WHAT YOU ARE ASKED TO DO>
Which lines of the entries contain the string "yellow"? Copy each of them.

PROVIDED RECORDS>
Content starts

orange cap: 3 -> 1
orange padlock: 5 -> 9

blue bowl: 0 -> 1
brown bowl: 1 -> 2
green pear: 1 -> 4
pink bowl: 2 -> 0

Content ends
Content starts

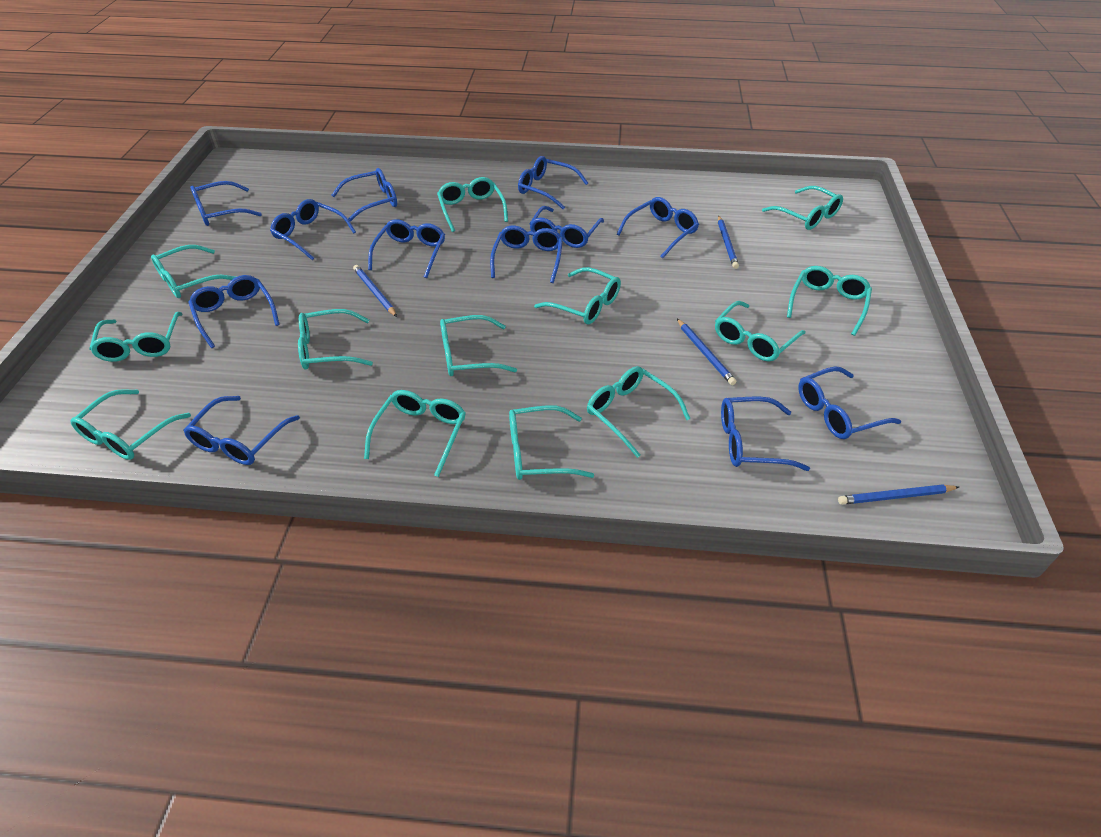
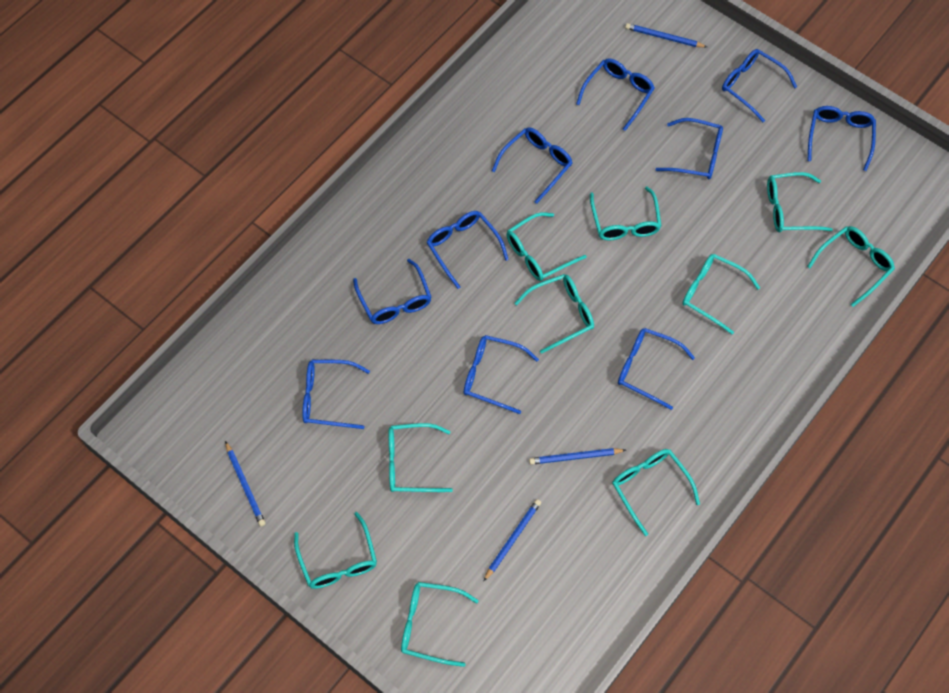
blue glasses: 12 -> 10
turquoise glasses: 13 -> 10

Content ends
Content starts

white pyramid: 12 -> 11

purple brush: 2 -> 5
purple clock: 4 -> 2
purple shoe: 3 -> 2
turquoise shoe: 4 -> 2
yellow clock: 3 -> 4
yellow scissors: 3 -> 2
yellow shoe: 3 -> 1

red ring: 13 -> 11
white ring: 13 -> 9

Content ends

RESPONSE AREA>
yellow clock: 3 -> 4
yellow scissors: 3 -> 2
yellow shoe: 3 -> 1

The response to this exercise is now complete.